■ **TASK TO CARRY OUT**
Each line from the one containing "(645, 526) = (712, 262): orange" to the end of the listing below must be retyped exactly, with no line left out and none added.

■ **INPUT DATA**

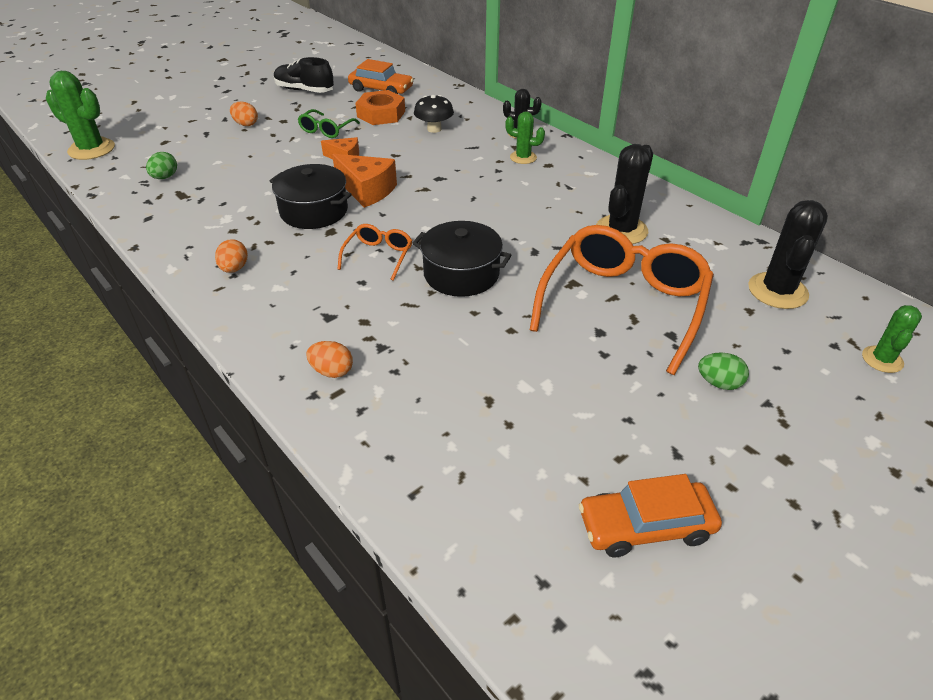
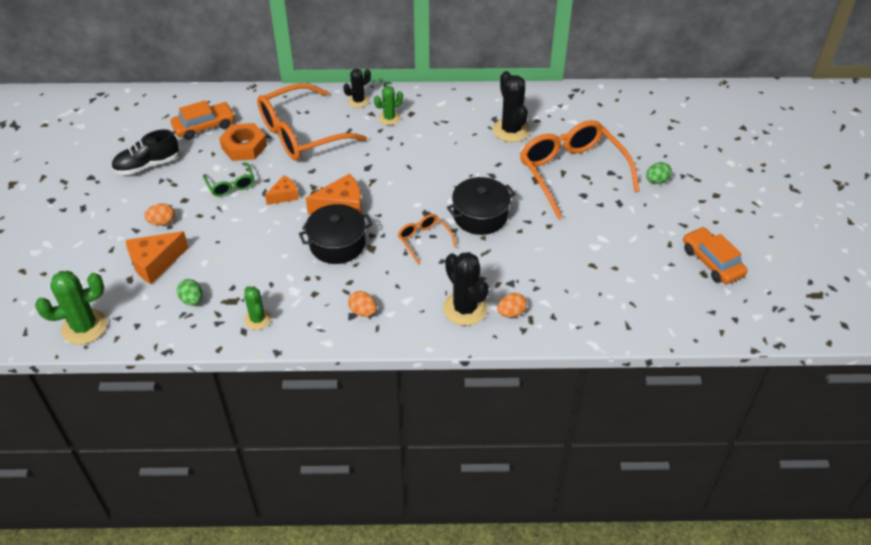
camera: 50 degrees left, 5 degrees up
(194, 143) = (155, 263): none -> orange cheese
(434, 129) = (301, 134): black mushroom -> orange glasses
(645, 526) = (712, 262): orange car -> orange car turned 120 degrees clockwise
(777, 291) = (618, 115): black cactus -> black cactus (465, 308)
(882, 359) = (692, 121): green cactus -> green cactus (257, 319)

■ **WRITTEN ANSWER**
(645, 526) = (712, 262): orange car -> orange car turned 120 degrees clockwise
(777, 291) = (618, 115): black cactus -> black cactus (465, 308)
(882, 359) = (692, 121): green cactus -> green cactus (257, 319)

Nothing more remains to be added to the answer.